**Task prompt**
All of the listing is to be written out word for word, with the pictures left out.

**Supplied entries**
========
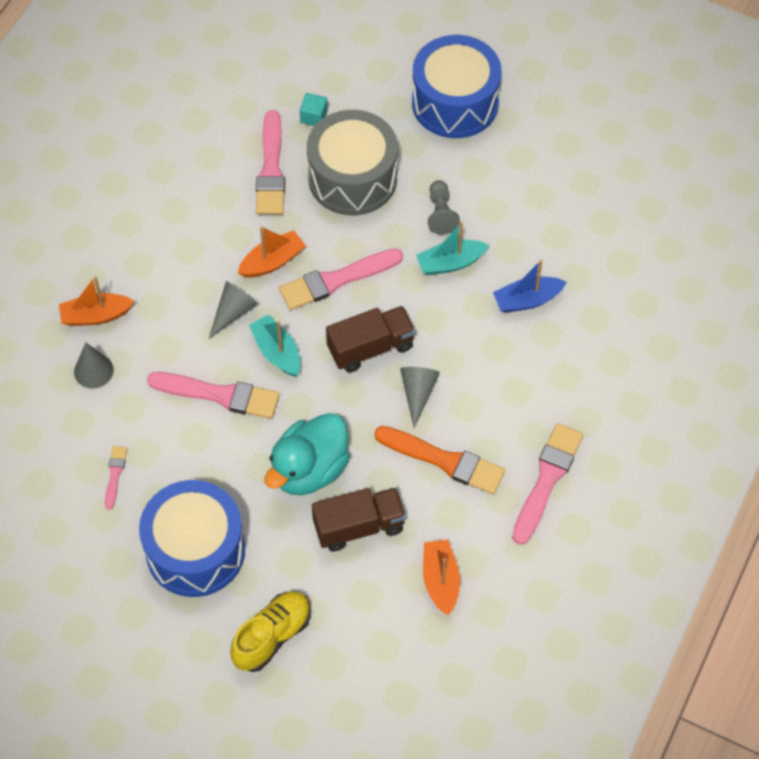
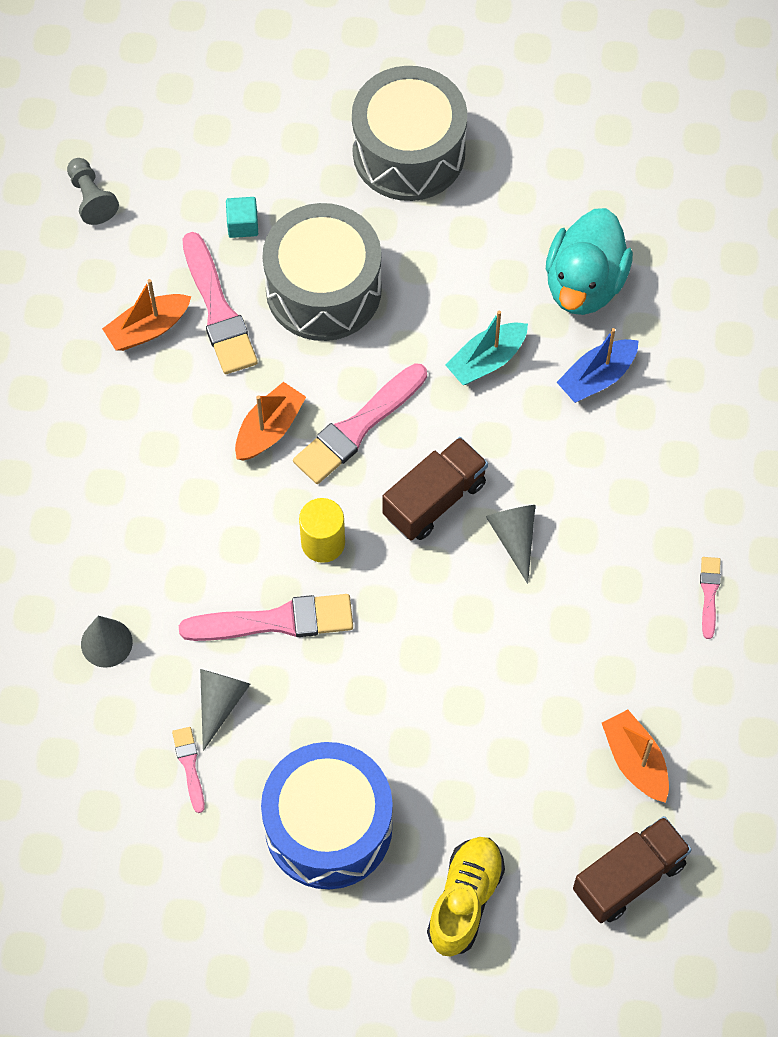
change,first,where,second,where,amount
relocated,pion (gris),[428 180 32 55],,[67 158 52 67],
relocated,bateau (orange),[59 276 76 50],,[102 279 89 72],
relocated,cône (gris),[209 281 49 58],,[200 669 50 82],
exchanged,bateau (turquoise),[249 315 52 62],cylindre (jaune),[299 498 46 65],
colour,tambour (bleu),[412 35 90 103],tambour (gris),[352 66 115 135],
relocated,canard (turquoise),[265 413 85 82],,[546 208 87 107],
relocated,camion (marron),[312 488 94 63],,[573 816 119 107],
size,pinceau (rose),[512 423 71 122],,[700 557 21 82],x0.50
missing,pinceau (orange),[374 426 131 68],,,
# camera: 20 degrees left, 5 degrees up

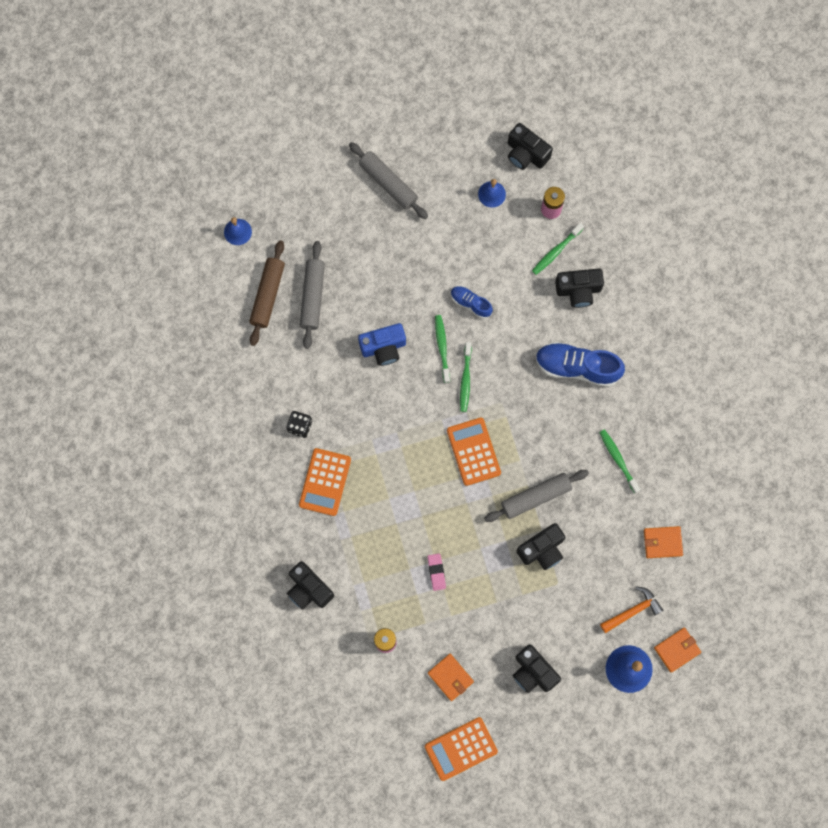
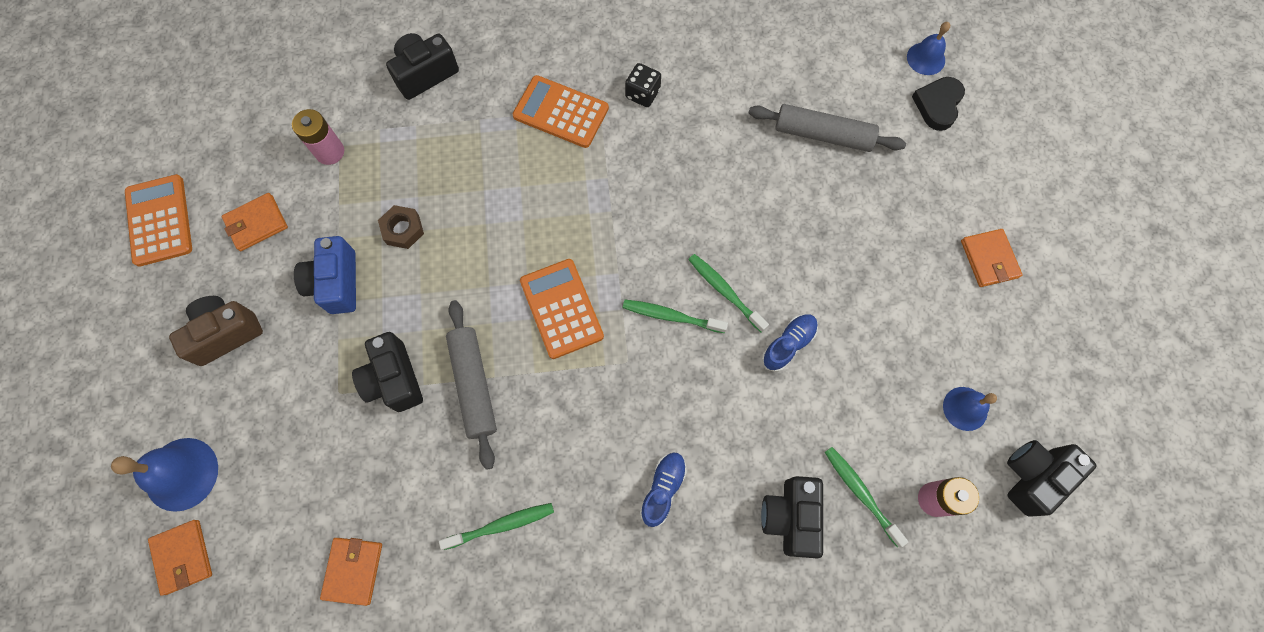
change,first,where,second,where,amount
colour,appareil photo (noir),[513 644 48 49],appareil photo (marron),[169 296 94 70],
relocated,appareil photo (bleu),[358 323 48 43],,[294 236 62 78],
exchanged,gomme (rose),[428 554 18 37],écrou (marron),[378 205 46 44],
spun,calculatrice (orange),[447 418 54 68],,[520 259 84 100],105 degrees counterclockwise
size,chaussure (bleu),[535 342 90 45],,[640 452 47 75],x0.54
spun,brosse à dents (vert),[435 315 15 68],,[688 254 81 78],135 degrees counterclockwise
appeared,,,cœur (noir),[912 77 53 54],
exchanged,rouleau à pâtisserie (gris),[349 142 79 77],portefeuille (orange),[961 229 62 58],
missing,rouleau à pâtisserie (marron),[249 240 36 106],,,
missing,marteau (orange),[600 587 63 46],,,
# camera: 100 degrees right, 5 degrees down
========
**Your response**
change,first,where,second,where,amount
relocated,pion (gris),[428 180 32 55],,[67 158 52 67],
relocated,bateau (orange),[59 276 76 50],,[102 279 89 72],
relocated,cône (gris),[209 281 49 58],,[200 669 50 82],
exchanged,bateau (turquoise),[249 315 52 62],cylindre (jaune),[299 498 46 65],
colour,tambour (bleu),[412 35 90 103],tambour (gris),[352 66 115 135],
relocated,canard (turquoise),[265 413 85 82],,[546 208 87 107],
relocated,camion (marron),[312 488 94 63],,[573 816 119 107],
size,pinceau (rose),[512 423 71 122],,[700 557 21 82],x0.50
missing,pinceau (orange),[374 426 131 68],,,
# camera: 20 degrees left, 5 degrees up

change,first,where,second,where,amount
colour,appareil photo (noir),[513 644 48 49],appareil photo (marron),[169 296 94 70],
relocated,appareil photo (bleu),[358 323 48 43],,[294 236 62 78],
exchanged,gomme (rose),[428 554 18 37],écrou (marron),[378 205 46 44],
spun,calculatrice (orange),[447 418 54 68],,[520 259 84 100],105 degrees counterclockwise
size,chaussure (bleu),[535 342 90 45],,[640 452 47 75],x0.54
spun,brosse à dents (vert),[435 315 15 68],,[688 254 81 78],135 degrees counterclockwise
appeared,,,cœur (noir),[912 77 53 54],
exchanged,rouleau à pâtisserie (gris),[349 142 79 77],portefeuille (orange),[961 229 62 58],
missing,rouleau à pâtisserie (marron),[249 240 36 106],,,
missing,marteau (orange),[600 587 63 46],,,
# camera: 100 degrees right, 5 degrees down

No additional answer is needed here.